--- Material to process ---

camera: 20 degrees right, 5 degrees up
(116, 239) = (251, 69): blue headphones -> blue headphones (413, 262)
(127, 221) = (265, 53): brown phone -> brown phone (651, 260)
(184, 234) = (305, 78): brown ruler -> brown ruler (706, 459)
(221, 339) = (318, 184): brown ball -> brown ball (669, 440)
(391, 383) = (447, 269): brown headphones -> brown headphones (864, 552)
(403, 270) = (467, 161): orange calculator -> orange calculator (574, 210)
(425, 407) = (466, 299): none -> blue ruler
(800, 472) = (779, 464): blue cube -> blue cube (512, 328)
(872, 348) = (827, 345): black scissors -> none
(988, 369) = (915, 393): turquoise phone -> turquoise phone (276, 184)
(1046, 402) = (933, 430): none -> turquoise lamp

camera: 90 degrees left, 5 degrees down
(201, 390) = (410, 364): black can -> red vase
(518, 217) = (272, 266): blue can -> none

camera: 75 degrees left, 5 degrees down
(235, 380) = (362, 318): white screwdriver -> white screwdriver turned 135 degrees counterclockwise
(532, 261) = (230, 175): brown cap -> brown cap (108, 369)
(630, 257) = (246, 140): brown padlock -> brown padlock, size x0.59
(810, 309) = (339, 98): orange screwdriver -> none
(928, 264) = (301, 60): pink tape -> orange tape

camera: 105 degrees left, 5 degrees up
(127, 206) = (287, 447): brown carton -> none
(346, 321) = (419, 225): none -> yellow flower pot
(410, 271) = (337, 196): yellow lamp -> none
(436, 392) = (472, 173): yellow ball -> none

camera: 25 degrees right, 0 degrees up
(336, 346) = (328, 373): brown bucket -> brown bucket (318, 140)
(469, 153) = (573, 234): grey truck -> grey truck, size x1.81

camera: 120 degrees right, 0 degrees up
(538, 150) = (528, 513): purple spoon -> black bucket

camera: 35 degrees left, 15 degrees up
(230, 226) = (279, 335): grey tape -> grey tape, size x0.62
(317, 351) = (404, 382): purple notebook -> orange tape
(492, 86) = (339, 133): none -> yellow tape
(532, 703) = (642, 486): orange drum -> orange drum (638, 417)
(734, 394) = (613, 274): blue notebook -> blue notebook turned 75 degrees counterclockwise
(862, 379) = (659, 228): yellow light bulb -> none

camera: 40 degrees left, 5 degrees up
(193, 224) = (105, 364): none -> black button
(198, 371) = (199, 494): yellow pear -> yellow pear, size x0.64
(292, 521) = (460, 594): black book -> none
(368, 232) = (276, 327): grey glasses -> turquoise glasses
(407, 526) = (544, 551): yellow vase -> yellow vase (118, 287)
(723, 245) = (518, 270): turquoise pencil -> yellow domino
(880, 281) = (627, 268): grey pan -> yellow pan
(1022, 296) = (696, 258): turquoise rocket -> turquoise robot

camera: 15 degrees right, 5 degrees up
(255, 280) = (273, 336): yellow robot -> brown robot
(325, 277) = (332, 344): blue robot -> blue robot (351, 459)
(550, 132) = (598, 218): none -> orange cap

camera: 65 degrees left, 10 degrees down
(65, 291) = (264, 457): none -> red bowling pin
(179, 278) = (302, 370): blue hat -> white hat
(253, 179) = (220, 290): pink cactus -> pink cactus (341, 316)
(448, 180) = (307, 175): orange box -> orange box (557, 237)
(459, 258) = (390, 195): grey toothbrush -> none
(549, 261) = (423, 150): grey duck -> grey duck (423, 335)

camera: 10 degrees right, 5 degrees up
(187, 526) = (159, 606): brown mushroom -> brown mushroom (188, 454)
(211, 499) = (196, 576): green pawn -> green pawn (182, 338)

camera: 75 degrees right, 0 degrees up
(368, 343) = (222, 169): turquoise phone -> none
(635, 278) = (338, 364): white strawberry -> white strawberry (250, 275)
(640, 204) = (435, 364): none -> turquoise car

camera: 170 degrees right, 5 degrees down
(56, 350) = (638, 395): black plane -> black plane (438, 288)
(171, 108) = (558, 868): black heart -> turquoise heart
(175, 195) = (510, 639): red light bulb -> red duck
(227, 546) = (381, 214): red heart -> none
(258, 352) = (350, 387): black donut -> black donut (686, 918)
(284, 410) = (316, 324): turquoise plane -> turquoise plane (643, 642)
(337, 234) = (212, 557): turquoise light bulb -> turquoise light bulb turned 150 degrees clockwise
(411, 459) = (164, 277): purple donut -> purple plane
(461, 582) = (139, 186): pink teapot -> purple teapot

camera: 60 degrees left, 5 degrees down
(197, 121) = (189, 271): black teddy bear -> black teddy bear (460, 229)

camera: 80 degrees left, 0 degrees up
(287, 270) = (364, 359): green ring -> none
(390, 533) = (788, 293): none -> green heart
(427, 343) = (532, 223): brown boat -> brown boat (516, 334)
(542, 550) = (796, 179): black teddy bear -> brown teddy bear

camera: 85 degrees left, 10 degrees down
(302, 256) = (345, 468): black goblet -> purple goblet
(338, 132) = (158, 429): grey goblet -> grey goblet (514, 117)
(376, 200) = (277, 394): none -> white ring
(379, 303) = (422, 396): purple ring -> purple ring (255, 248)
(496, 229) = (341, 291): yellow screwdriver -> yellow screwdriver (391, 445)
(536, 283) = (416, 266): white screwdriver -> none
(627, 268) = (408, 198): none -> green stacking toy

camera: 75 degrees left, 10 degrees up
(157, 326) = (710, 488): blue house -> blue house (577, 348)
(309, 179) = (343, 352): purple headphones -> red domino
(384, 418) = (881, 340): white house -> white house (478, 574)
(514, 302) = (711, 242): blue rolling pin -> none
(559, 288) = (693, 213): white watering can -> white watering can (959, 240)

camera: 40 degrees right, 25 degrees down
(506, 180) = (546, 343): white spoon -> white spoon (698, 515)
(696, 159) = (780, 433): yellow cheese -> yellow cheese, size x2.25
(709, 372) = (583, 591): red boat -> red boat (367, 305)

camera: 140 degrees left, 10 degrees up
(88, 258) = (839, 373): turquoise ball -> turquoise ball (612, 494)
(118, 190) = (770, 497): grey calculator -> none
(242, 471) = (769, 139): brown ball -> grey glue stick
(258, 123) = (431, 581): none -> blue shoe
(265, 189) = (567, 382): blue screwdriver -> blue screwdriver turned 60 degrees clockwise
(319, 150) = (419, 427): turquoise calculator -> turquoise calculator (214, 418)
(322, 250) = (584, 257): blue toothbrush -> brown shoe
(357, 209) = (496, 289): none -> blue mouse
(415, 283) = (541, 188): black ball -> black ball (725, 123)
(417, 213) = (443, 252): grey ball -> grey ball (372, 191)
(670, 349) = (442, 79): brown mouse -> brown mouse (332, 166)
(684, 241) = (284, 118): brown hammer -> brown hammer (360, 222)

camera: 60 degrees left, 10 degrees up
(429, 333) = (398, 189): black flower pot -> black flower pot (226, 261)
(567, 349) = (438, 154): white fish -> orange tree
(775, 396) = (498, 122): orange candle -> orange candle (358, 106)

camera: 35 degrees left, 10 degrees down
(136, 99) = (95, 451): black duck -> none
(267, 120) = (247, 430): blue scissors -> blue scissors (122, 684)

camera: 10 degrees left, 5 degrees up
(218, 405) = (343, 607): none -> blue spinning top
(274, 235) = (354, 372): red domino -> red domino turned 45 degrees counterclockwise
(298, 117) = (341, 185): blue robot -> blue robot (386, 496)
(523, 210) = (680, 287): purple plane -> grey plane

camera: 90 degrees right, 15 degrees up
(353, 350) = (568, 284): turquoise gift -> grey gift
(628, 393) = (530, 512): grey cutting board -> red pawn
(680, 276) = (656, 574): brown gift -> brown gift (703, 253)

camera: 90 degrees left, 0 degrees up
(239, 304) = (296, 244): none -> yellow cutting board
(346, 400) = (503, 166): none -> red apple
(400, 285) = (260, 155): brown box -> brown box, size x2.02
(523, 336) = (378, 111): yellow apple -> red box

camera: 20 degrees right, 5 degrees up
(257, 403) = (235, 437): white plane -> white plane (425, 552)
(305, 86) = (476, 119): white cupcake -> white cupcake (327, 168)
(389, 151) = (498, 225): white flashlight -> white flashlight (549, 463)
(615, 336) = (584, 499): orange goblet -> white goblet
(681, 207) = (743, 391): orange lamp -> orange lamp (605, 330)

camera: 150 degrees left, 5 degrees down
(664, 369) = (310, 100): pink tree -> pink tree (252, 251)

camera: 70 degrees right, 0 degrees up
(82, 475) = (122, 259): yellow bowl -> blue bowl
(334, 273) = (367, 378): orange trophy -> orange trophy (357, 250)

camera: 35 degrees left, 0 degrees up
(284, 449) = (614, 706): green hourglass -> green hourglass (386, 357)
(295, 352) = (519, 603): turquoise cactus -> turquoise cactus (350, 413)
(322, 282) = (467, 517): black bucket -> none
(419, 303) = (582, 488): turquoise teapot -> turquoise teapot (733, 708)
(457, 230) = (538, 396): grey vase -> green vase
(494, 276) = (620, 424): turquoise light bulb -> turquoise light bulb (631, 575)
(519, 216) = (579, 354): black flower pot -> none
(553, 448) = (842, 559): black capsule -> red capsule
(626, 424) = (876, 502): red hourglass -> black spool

---

→ Action item
Set down, exactly as they stand above, the lines starting with the line with "(379, 303) = (422, 396): purple" and going on through the line with "(514, 302) = (711, 242): blue", and no others.

→ Answer to the problem
(379, 303) = (422, 396): purple ring -> purple ring (255, 248)
(496, 229) = (341, 291): yellow screwdriver -> yellow screwdriver (391, 445)
(536, 283) = (416, 266): white screwdriver -> none
(627, 268) = (408, 198): none -> green stacking toy

camera: 75 degrees left, 10 degrees up
(157, 326) = (710, 488): blue house -> blue house (577, 348)
(309, 179) = (343, 352): purple headphones -> red domino
(384, 418) = (881, 340): white house -> white house (478, 574)
(514, 302) = (711, 242): blue rolling pin -> none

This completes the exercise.